## Task details
If an entry holds a picture, drop the picture and restate the rest word for word.

## Supplied data
'''

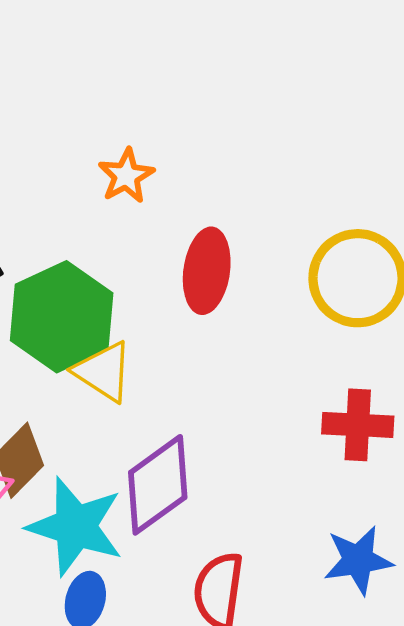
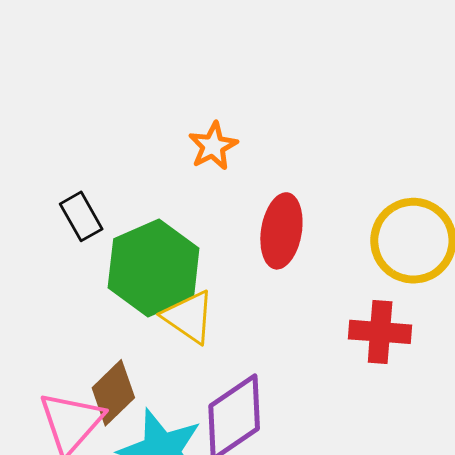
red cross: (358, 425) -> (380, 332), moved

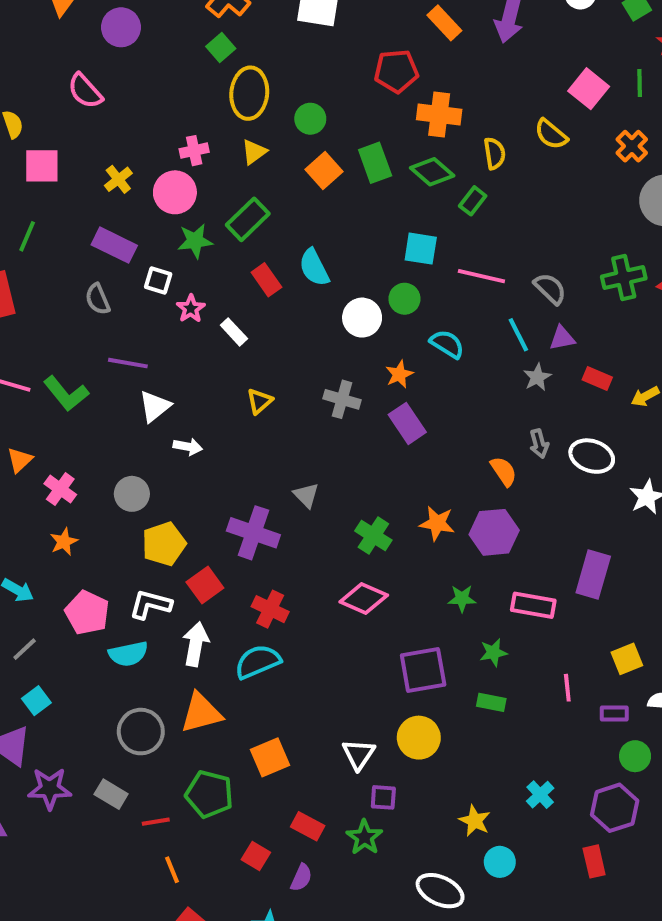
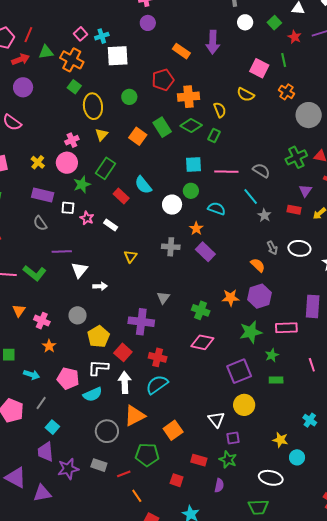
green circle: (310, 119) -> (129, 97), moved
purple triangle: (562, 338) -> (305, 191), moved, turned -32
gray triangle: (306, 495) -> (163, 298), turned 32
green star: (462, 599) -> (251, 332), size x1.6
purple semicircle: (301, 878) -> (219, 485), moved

'''

## Answer to this task
red cross: (358, 425) -> (380, 332), moved

green circle: (310, 119) -> (129, 97), moved
purple triangle: (562, 338) -> (305, 191), moved, turned -32
gray triangle: (306, 495) -> (163, 298), turned 32
green star: (462, 599) -> (251, 332), size x1.6
purple semicircle: (301, 878) -> (219, 485), moved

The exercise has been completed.